■ **TASK ITEM**:
Give the records below again exactly, and exclude each picture.

***

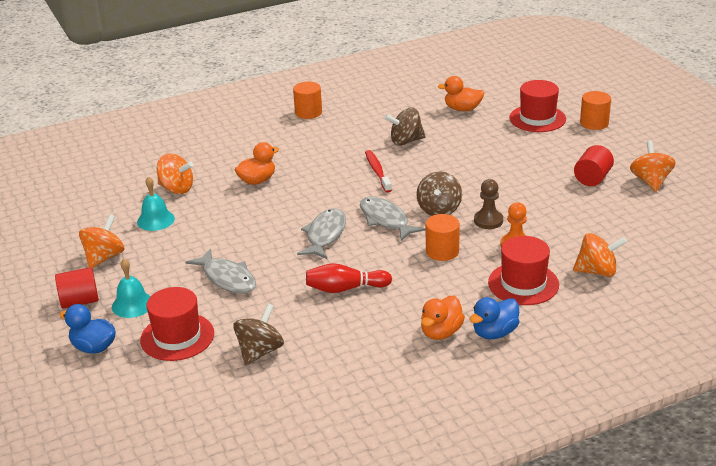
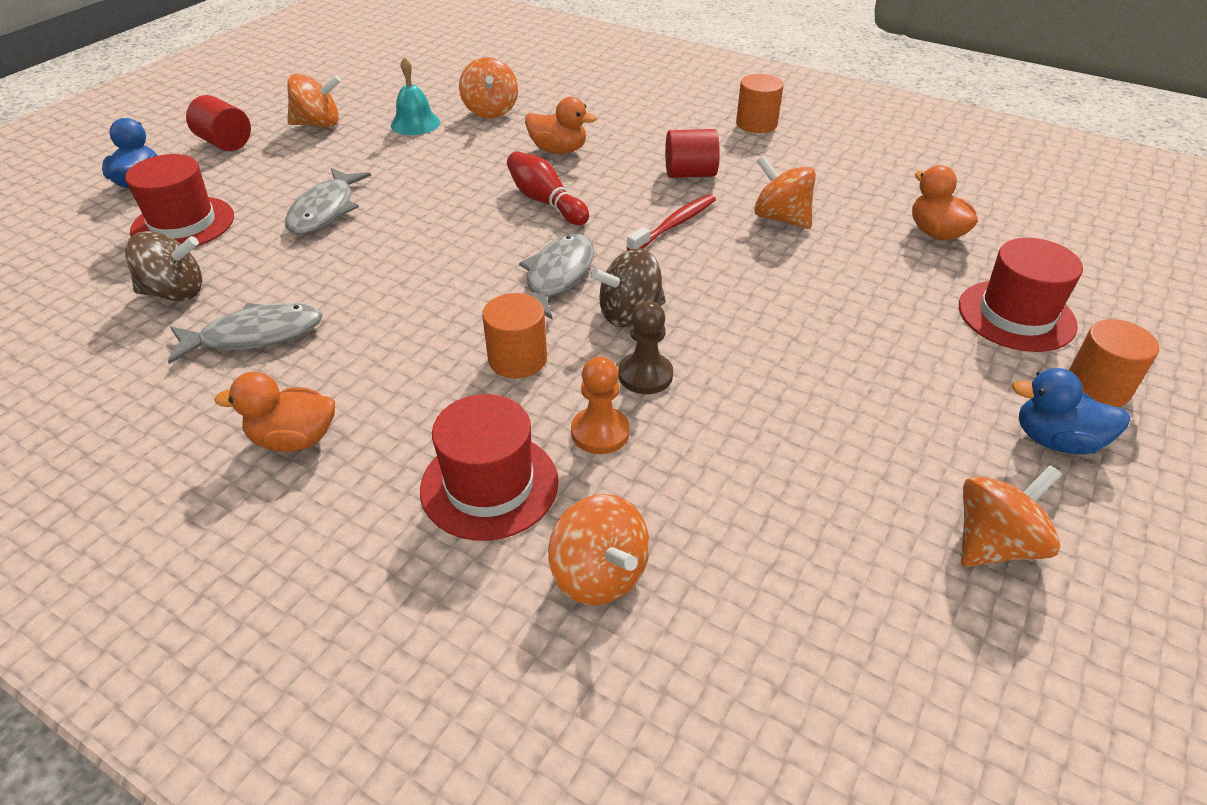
camera: 55 degrees right, 10 degrees up
(132, 304) = (235, 173): turquoise bell -> none
(325, 235) = (476, 242): grey fish -> grey fish (255, 335)
(345, 289) = (358, 306): red bowling pin -> red bowling pin (545, 202)
(405, 141) = (781, 218): brown spinning top -> orange spinning top
(494, 333) = (322, 503): blue duck -> blue duck (1055, 440)
(592, 178) = (908, 453): red cylinder -> red cylinder (690, 174)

***

■ **EXERCISE RESPONSE**:
camera: 55 degrees right, 10 degrees up
(132, 304) = (235, 173): turquoise bell -> none
(325, 235) = (476, 242): grey fish -> grey fish (255, 335)
(345, 289) = (358, 306): red bowling pin -> red bowling pin (545, 202)
(405, 141) = (781, 218): brown spinning top -> orange spinning top
(494, 333) = (322, 503): blue duck -> blue duck (1055, 440)
(592, 178) = (908, 453): red cylinder -> red cylinder (690, 174)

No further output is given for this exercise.